**TASK GOAL**
Print the lines below from the line with "U17: NOT CD4069" to the line with "D1: zener 5.1V" exactly, keeping both ends, and print no pictures.

- - -

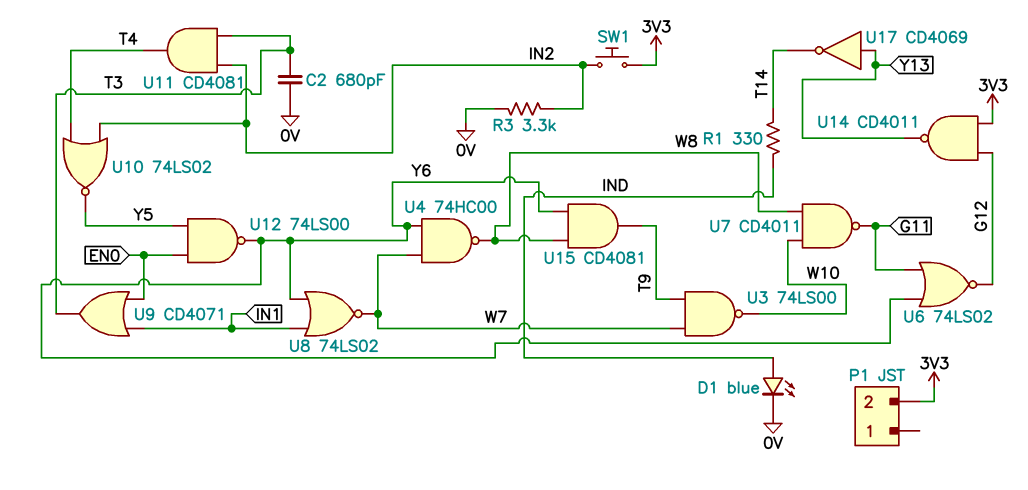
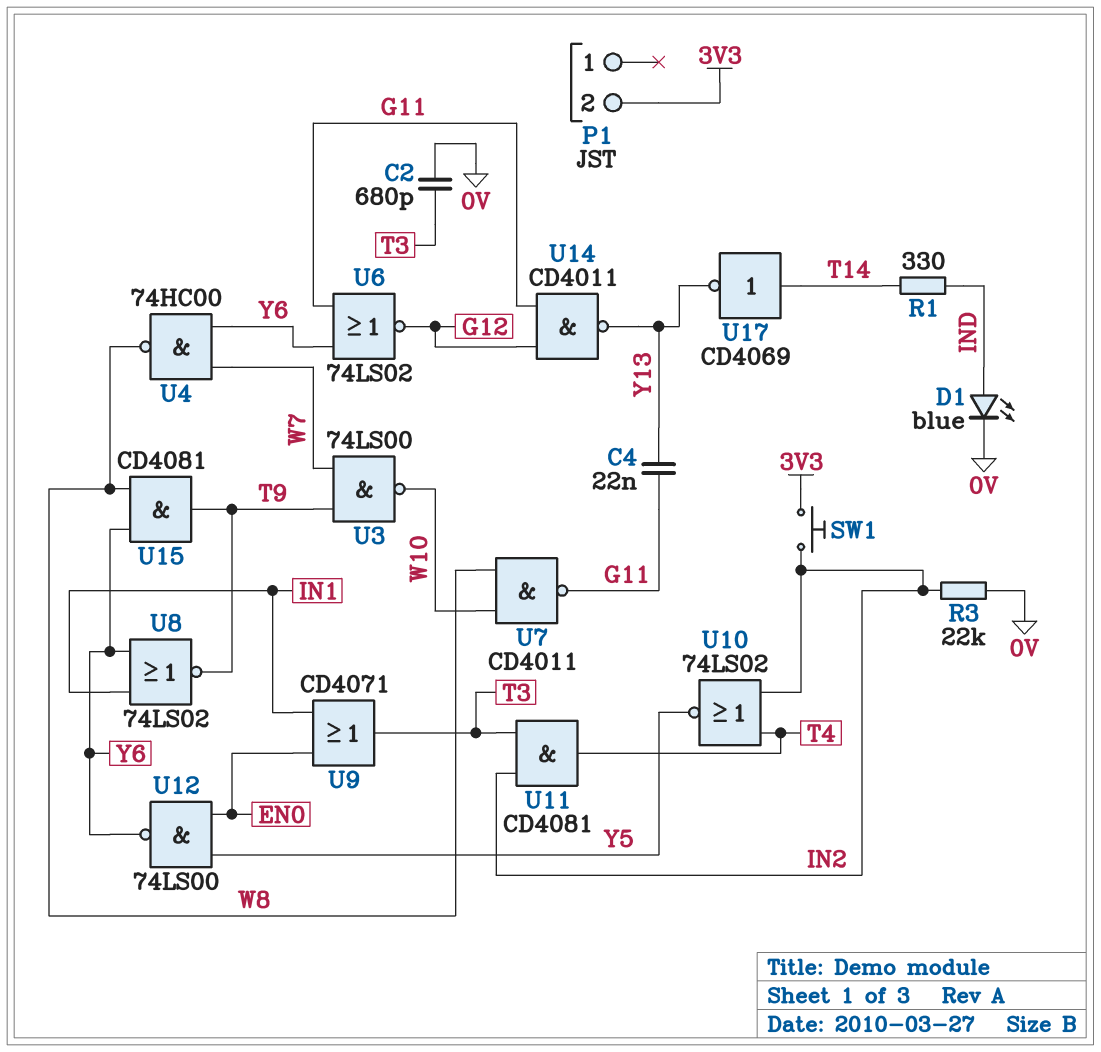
C4: none -> 22nF (G11, Y13)
R3: 3.3k (0V, IN2) -> 22k (0V, IN2)
U8: NOR 74LS02 (in IN1, in Y6, out W7) -> NOR 74LS02 (in IN1, in Y6, out T9)
U14: NAND CD4011 (in 3V3, in G12, out Y13) -> NAND CD4011 (in G11, in G12, out Y13)
U17: NOT CD4069 (in Y13, out T14) -> NOT CD4069 (in T14, out Y13)

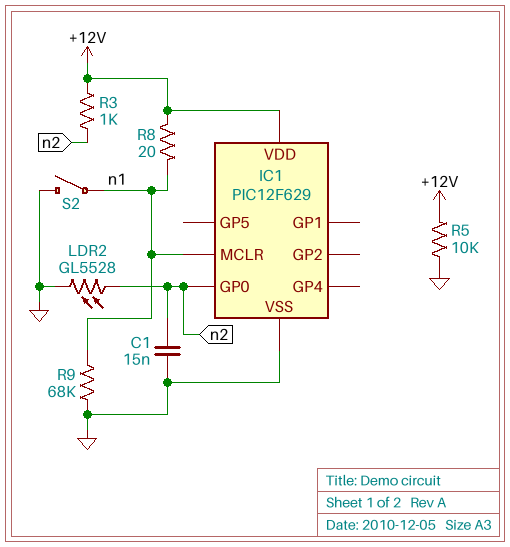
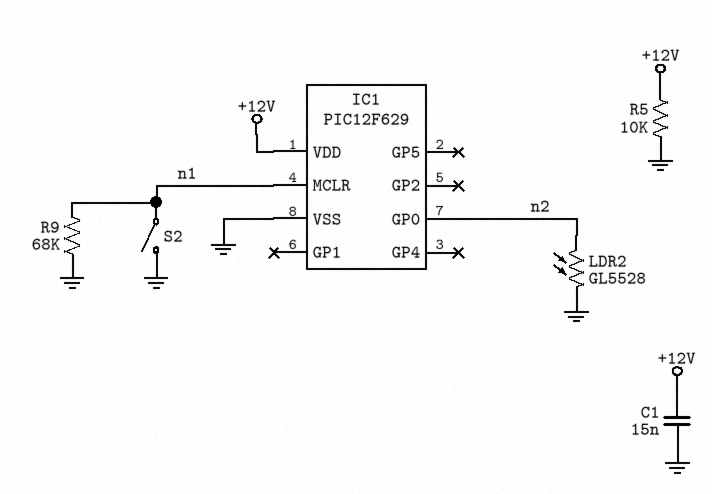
C1: 15nF (GND, n2) -> 15nF (+12V, GND)
R3: 1k (+12V, n2) -> none
R8: 20 (+12V, n1) -> none

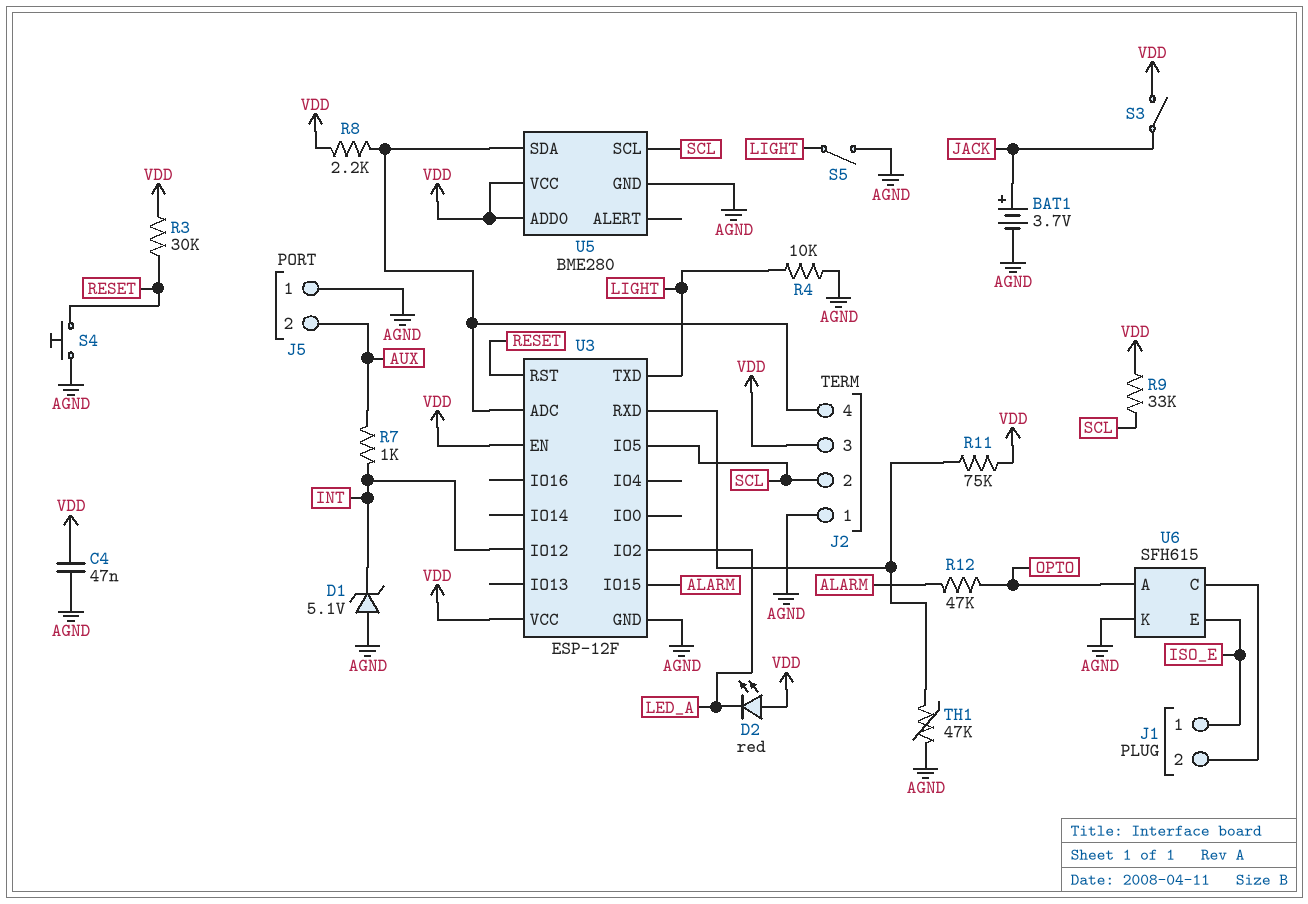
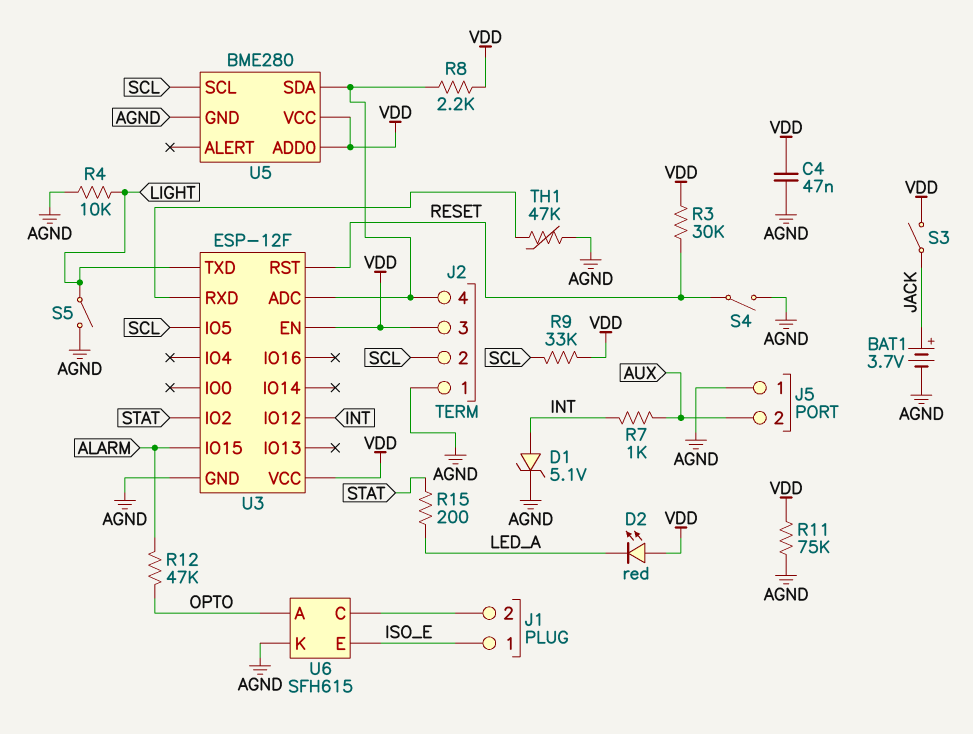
D1: zener 5.1V (A AGND, K INT) -> zener 5.1V (A INT, K AGND)
R11: 75k (U3/RXD, VDD) -> 75k (AGND, VDD)
R15: none -> 200 (LED_A, STAT)
S4: button (AGND, RESET) -> switch (AGND, RESET)
U3 pin IO2: LED_A -> STAT

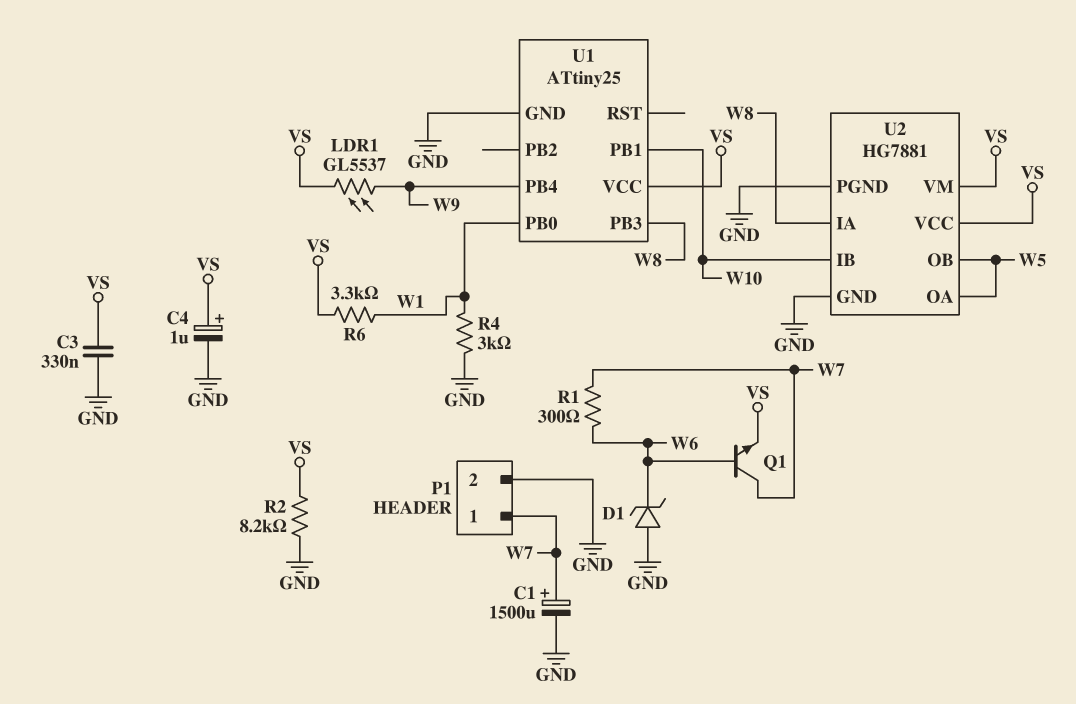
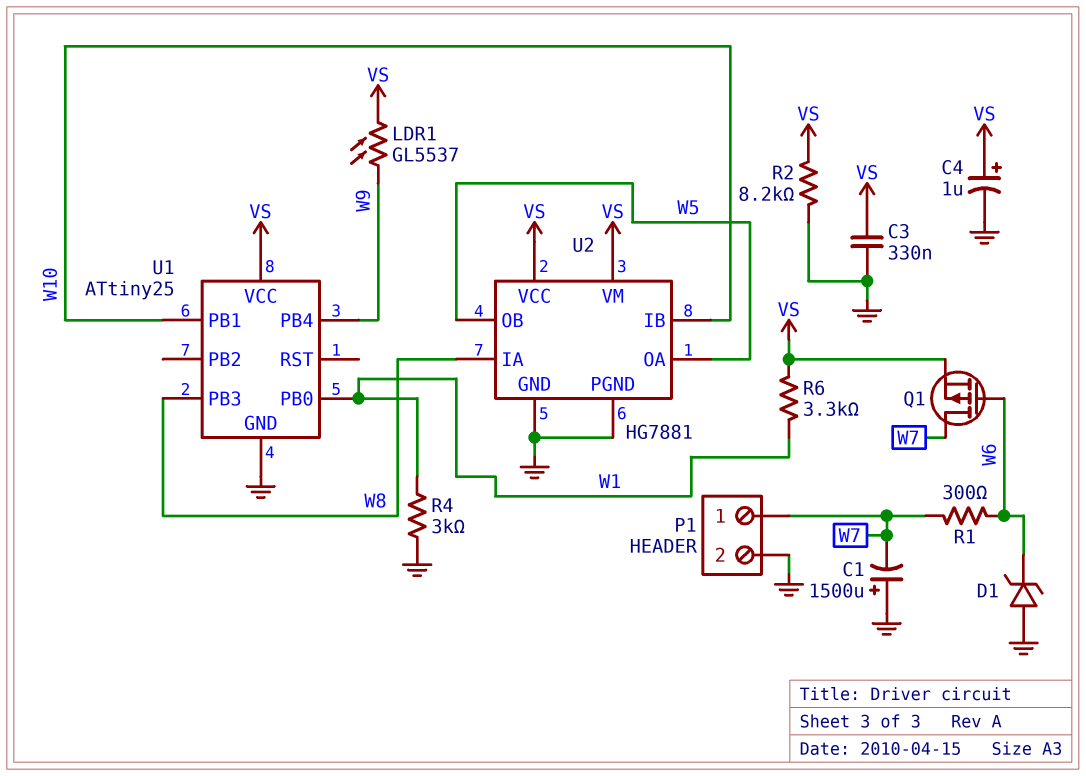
C1: 1500uF (plus W7, minus GND) -> 1500uF (plus GND, minus W7)
Q1: NPN (B W6, C W7, E VS) -> PMOS (G W6, D W7, S VS)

- - -

**RESPONSE**
U17: NOT CD4069 (in Y13, out T14) -> NOT CD4069 (in T14, out Y13)

C1: 15nF (GND, n2) -> 15nF (+12V, GND)
R3: 1k (+12V, n2) -> none
R8: 20 (+12V, n1) -> none

D1: zener 5.1V (A AGND, K INT) -> zener 5.1V (A INT, K AGND)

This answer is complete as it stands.